§ Records shown

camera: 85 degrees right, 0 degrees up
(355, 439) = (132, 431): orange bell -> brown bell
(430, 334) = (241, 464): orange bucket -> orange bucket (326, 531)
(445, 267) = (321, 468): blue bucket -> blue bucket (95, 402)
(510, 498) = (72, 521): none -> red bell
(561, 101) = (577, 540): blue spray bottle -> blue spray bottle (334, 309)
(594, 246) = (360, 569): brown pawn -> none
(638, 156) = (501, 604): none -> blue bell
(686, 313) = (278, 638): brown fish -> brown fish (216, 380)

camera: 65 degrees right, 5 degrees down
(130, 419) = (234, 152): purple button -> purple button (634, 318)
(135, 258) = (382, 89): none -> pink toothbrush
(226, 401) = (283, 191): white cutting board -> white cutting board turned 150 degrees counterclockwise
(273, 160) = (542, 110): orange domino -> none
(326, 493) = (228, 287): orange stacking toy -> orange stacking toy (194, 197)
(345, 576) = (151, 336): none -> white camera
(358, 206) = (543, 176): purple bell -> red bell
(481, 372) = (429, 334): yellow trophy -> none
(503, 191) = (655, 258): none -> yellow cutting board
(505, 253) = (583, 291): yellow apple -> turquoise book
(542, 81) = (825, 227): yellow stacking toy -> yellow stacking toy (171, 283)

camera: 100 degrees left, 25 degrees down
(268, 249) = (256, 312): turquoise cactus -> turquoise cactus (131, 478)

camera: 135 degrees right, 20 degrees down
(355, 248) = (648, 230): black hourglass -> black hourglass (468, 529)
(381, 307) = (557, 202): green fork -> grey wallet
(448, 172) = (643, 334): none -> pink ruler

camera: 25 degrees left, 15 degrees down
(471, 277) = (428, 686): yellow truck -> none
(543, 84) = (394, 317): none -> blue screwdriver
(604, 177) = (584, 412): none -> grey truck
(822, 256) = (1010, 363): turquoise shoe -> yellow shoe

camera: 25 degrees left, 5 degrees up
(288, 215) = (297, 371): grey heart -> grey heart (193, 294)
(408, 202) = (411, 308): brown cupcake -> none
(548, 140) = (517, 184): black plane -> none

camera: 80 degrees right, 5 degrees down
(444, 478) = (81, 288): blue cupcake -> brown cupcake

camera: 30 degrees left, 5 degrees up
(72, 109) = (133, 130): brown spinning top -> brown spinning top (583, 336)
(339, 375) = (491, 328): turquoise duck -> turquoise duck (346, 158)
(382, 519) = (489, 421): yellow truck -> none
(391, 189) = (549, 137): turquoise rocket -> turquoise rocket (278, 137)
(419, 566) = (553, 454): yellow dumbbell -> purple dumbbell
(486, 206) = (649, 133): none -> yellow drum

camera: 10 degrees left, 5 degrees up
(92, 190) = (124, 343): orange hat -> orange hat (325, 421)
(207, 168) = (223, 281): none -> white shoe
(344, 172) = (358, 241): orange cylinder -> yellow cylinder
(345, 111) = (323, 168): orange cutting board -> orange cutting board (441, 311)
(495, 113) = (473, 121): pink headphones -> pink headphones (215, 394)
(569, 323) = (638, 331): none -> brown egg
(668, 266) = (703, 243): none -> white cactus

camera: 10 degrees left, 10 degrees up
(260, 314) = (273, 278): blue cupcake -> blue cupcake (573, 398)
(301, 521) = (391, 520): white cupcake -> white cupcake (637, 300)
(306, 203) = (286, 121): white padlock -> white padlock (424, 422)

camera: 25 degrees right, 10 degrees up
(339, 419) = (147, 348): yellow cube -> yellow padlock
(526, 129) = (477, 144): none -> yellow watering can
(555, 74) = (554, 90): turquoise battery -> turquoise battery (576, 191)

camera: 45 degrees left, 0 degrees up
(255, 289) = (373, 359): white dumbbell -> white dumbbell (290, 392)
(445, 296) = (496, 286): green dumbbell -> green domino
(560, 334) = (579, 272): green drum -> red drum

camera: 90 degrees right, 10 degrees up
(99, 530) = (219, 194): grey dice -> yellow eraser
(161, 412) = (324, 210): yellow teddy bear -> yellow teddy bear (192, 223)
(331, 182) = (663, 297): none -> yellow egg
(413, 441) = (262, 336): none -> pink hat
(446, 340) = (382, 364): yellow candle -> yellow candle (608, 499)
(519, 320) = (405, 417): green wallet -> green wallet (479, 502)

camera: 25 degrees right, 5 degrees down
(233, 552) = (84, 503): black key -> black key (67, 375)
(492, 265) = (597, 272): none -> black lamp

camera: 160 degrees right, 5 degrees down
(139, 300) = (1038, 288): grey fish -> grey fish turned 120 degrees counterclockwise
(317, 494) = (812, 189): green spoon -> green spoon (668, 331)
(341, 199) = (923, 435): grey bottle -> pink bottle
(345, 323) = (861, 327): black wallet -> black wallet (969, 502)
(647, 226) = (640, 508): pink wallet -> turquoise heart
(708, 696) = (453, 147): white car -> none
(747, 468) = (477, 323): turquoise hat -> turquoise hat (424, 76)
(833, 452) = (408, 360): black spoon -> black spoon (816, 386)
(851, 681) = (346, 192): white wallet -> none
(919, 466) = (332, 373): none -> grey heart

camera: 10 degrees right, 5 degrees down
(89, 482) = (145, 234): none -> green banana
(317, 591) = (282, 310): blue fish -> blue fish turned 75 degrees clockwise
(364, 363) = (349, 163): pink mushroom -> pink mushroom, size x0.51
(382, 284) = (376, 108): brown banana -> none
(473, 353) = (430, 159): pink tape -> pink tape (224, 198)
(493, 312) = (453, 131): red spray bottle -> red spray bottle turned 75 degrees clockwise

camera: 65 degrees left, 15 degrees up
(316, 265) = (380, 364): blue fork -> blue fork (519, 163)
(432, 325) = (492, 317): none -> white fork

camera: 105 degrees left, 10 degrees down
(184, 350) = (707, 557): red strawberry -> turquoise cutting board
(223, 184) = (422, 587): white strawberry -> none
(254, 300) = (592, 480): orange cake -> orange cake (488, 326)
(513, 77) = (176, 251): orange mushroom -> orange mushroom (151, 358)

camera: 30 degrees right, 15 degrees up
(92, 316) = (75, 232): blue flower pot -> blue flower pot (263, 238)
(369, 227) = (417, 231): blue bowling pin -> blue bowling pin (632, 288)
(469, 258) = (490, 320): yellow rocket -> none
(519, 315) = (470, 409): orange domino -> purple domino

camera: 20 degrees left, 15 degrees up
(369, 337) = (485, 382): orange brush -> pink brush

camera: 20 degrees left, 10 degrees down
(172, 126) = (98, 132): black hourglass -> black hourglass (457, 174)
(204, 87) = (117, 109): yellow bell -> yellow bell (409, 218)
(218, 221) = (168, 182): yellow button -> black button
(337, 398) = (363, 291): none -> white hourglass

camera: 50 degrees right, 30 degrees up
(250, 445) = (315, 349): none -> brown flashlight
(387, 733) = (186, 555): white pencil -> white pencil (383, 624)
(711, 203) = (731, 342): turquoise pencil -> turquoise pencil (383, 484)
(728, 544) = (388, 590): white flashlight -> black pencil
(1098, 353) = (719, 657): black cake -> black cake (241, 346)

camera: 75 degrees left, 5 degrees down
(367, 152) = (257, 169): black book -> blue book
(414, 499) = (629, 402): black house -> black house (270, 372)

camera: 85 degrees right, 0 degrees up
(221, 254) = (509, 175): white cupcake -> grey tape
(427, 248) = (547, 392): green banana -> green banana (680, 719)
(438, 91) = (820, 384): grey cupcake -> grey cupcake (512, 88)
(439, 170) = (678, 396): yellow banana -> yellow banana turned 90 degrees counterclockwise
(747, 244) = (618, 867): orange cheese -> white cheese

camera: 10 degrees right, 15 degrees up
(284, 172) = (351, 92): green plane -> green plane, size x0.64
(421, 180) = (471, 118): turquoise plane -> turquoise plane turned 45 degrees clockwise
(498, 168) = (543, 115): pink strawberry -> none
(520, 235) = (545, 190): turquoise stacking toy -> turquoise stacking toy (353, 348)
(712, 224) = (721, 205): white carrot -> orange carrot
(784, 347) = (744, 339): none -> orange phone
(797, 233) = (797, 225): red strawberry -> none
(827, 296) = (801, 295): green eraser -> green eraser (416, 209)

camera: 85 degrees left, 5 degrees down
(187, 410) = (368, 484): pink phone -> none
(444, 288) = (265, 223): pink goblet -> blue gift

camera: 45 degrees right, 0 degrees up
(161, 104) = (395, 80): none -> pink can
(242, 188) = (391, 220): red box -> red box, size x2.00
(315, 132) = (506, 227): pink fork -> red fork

§ Exercise aim
Check the listing above for lines containing the string "counterclockwise", and copy each one.

§ Response below
(226, 401) = (283, 191): white cutting board -> white cutting board turned 150 degrees counterclockwise
(139, 300) = (1038, 288): grey fish -> grey fish turned 120 degrees counterclockwise
(439, 170) = (678, 396): yellow banana -> yellow banana turned 90 degrees counterclockwise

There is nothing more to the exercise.